* EXERCISE DESCRIPTION *
Repeat exactly the lines from the one containing "pink 1x3 slope [213,322,298,422]" through the last line of the records below, both included, and nothing else.

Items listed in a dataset
---+---

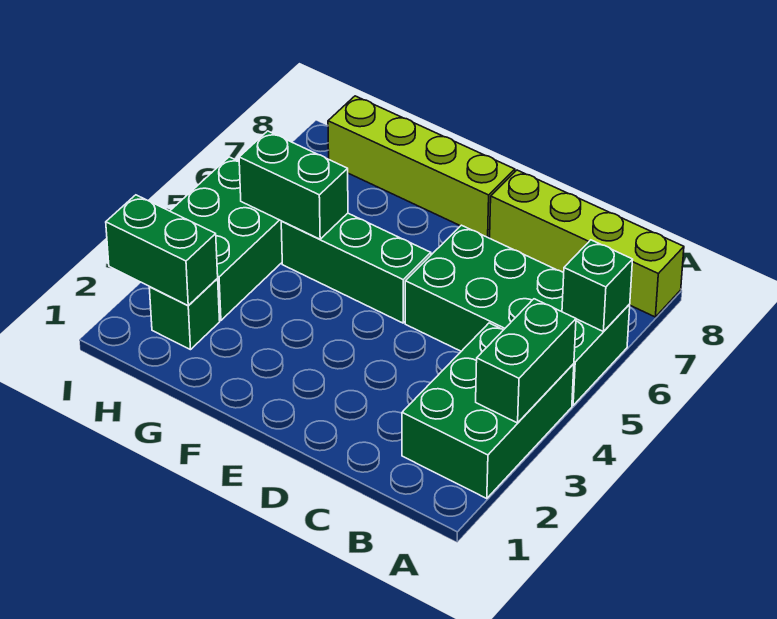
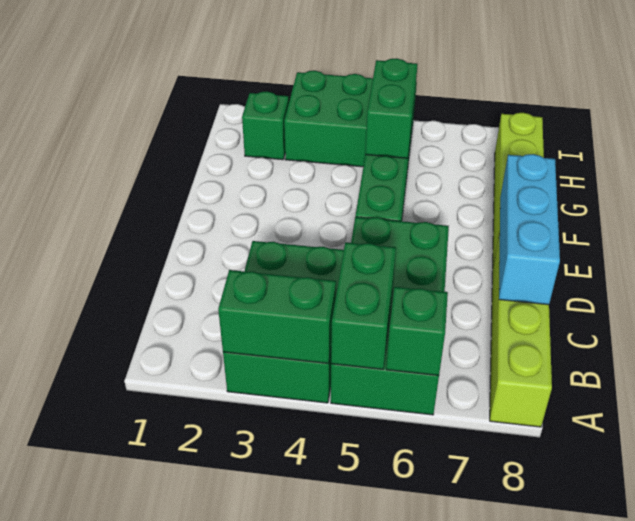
green 2x3 brick [402,323,574,499] -> green 2x3 brick turned to [223,241,344,403]
none -> cyan 1x3 brick [499,154,560,305]
green 1x2 brick [106,195,218,306] -> green 1x2 brick moved to [331,242,396,369]

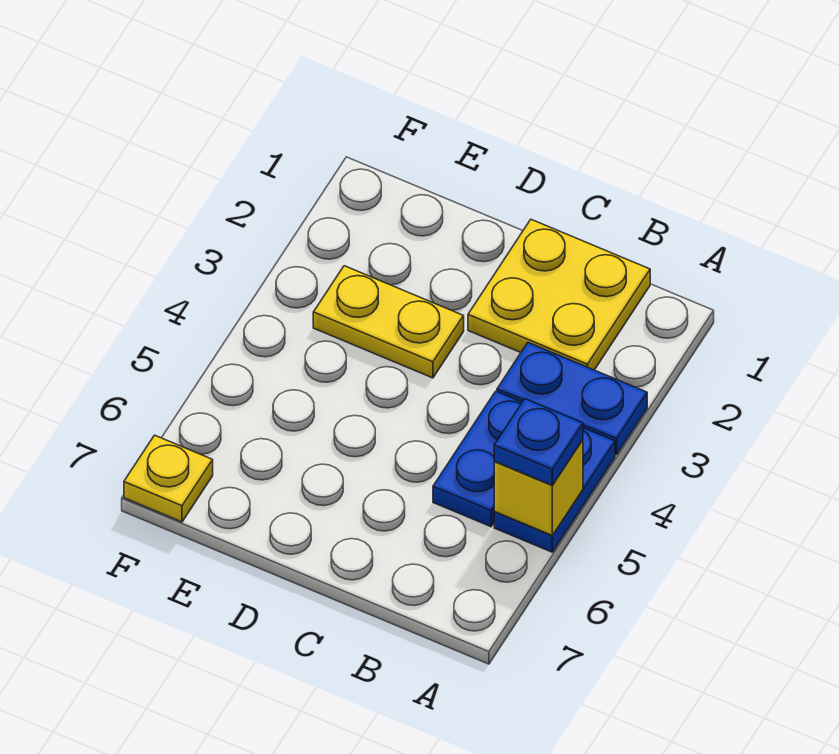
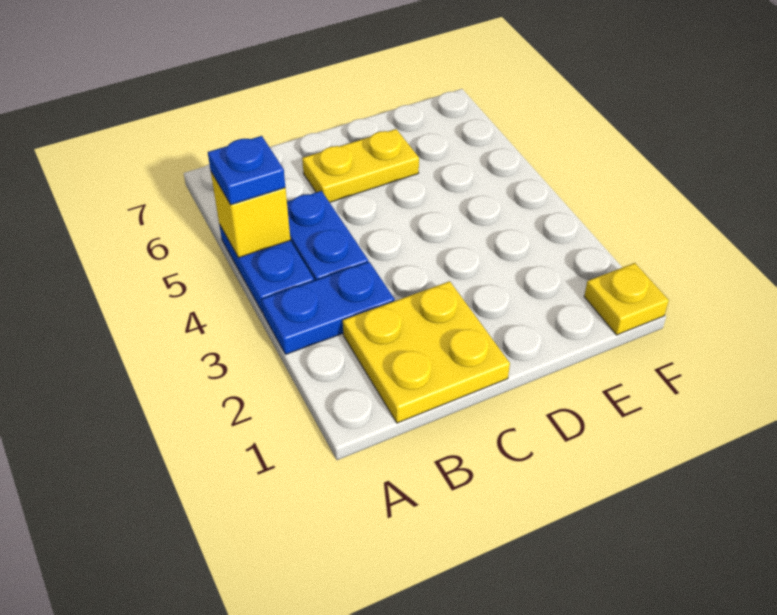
yellow 1x2 plate [313,266,464,378] -> yellow 1x2 plate moved to [302,129,419,202]
yellow 1x1 plate [124,435,213,522] -> yellow 1x1 plate moved to [584,263,669,335]

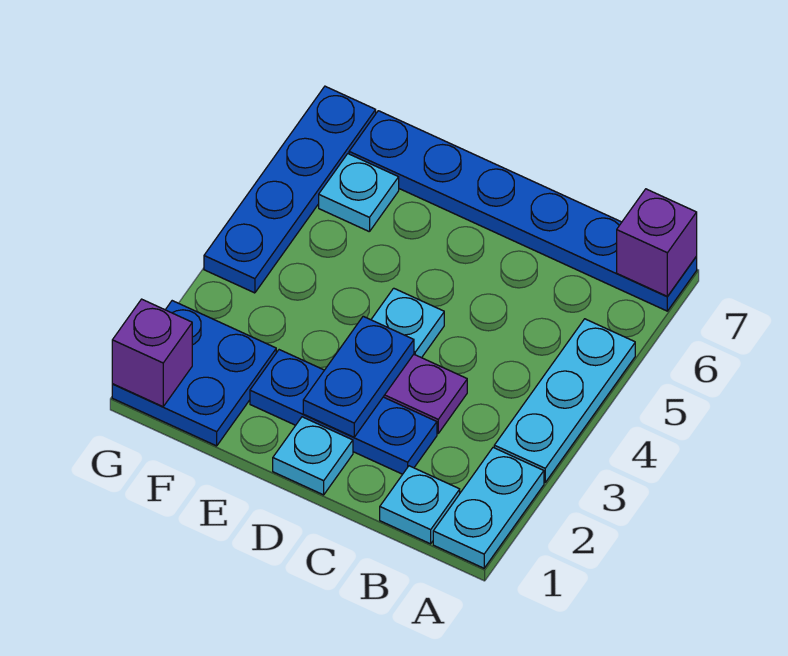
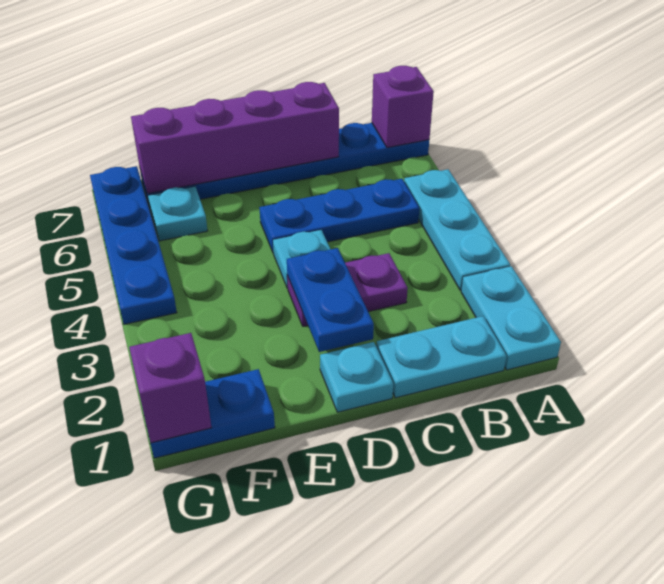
cyan 1x1 plate [380,466,460,544] -> cyan 1x2 plate [376,316,507,398]
blue 1x3 plate [250,350,437,474] -> blue 1x3 plate moved to [259,179,419,253]
none -> purple 1x4 brick [131,82,339,194]
blue 2x2 plate [112,301,276,446] -> blue 1x2 plate [151,369,275,458]

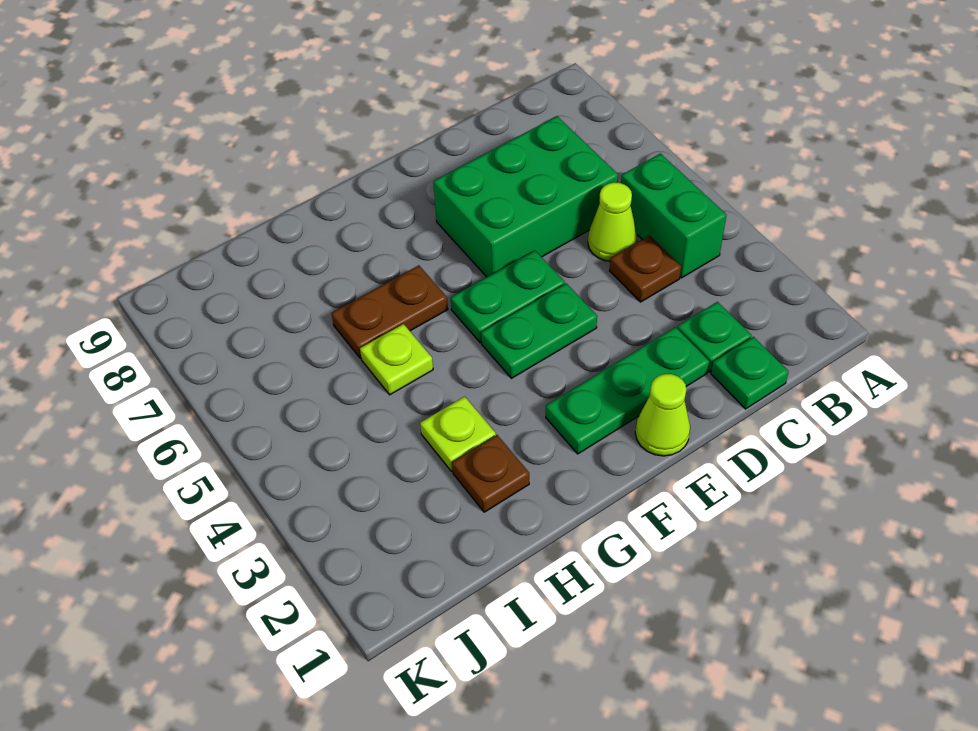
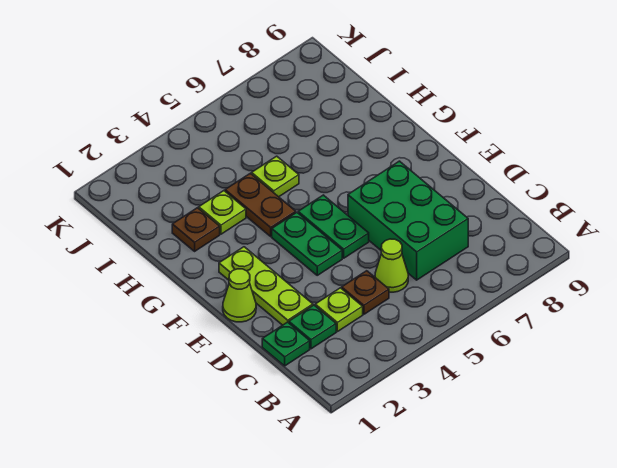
green 1x2 brick [621,154,726,278] -> none
none -> lime 1x1 plate [315,288,363,332]
green 1x3 plate [546,327,709,454] -> lime 1x3 plate [219,247,313,325]
brown 1x2 plate [331,265,448,359] -> brown 1x2 plate moved to [225,173,296,236]

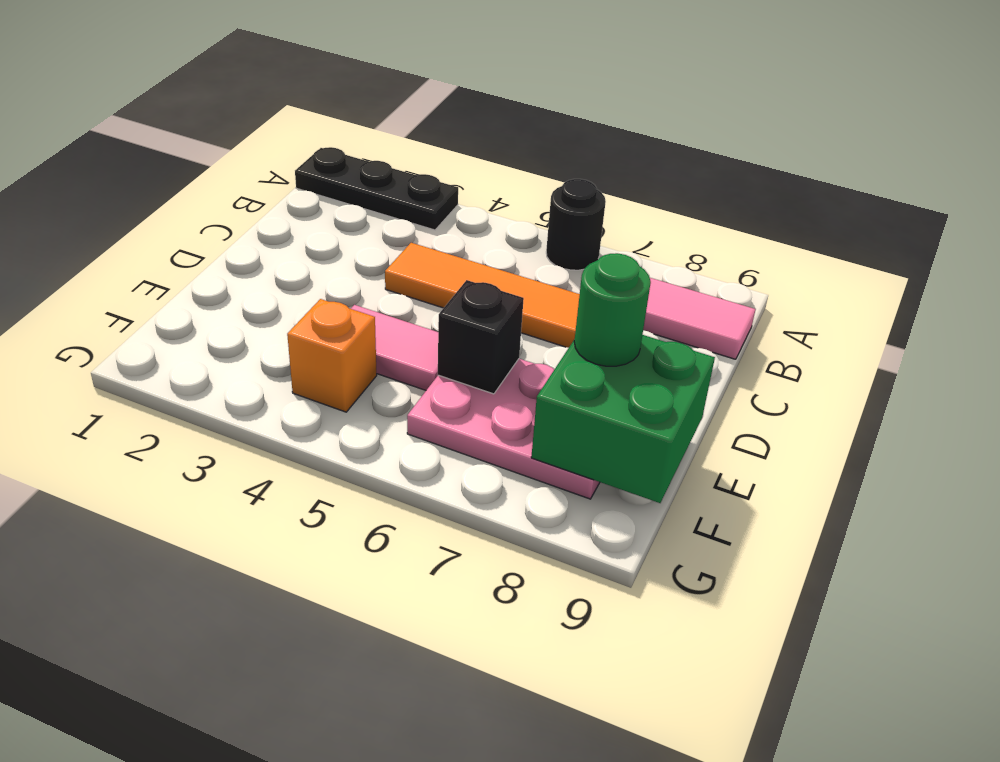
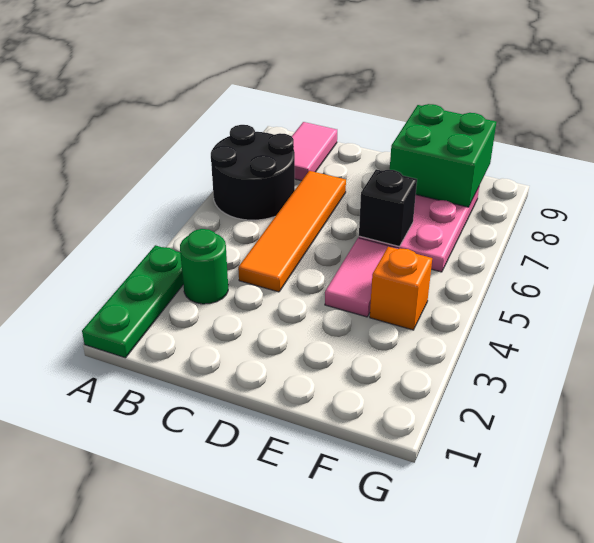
black 1x3 plate [295,147,458,230] -> green 1x3 plate [82,245,183,358]
black 1x1 round brick [546,179,606,270] -> black 2x2 round brick [211,125,295,220]
green 1x1 round brick [574,253,651,366] -> green 1x1 round brick moved to [180,229,228,304]

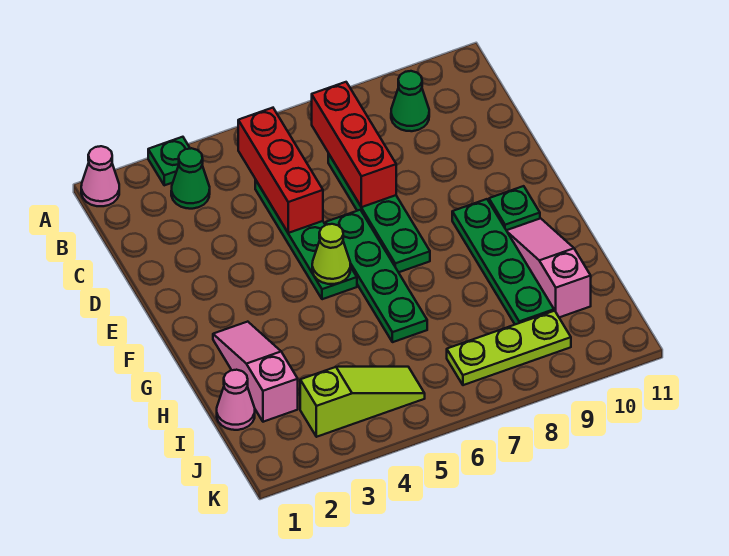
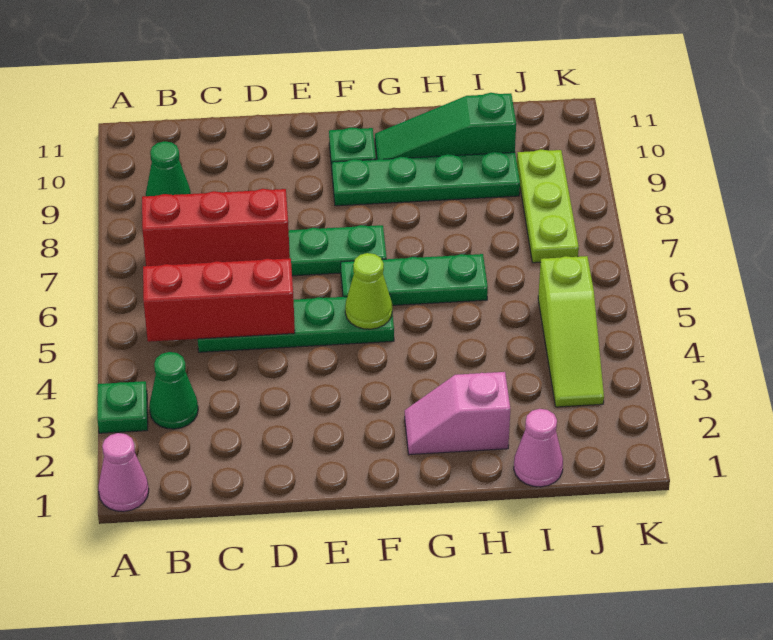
green 1x4 plate [326,210,427,342] -> green 1x3 plate [341,254,488,305]
pink 1x3 slope [213,322,298,422] -> pink 1x2 slope [405,372,510,455]
pink 1x3 slope [507,218,591,317] -> green 1x3 slope [375,93,516,159]
lime 1x3 slope [300,367,425,437] -> lime 1x3 slope turned to [538,256,604,407]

---+---

* RESPONSE TO THIS TASK *
pink 1x3 slope [213,322,298,422] -> pink 1x2 slope [405,372,510,455]
pink 1x3 slope [507,218,591,317] -> green 1x3 slope [375,93,516,159]
lime 1x3 slope [300,367,425,437] -> lime 1x3 slope turned to [538,256,604,407]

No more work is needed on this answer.